**EXERCISE DATA:**
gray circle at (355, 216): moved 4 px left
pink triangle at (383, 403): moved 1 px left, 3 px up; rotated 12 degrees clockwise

==

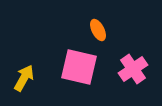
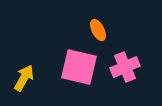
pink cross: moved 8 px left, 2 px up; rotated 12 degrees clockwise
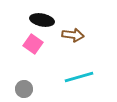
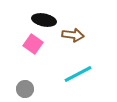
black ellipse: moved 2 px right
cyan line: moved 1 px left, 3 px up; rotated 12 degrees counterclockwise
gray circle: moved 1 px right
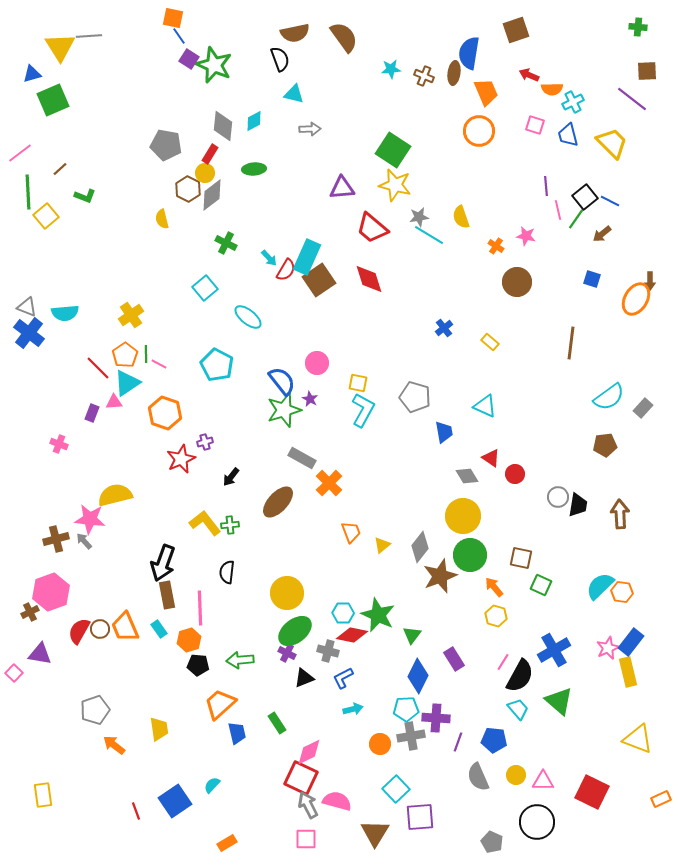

**TASK BRIEF:** Return exactly the lines above, from the one with "pink cross: moved" up to and including the one with "gray circle: moved 1 px right", and include no pictures.

**SOLUTION FOR THIS EXERCISE:**
pink cross: moved 8 px left, 2 px up; rotated 12 degrees clockwise
black ellipse: moved 2 px right
cyan line: moved 1 px left, 3 px up; rotated 12 degrees counterclockwise
gray circle: moved 1 px right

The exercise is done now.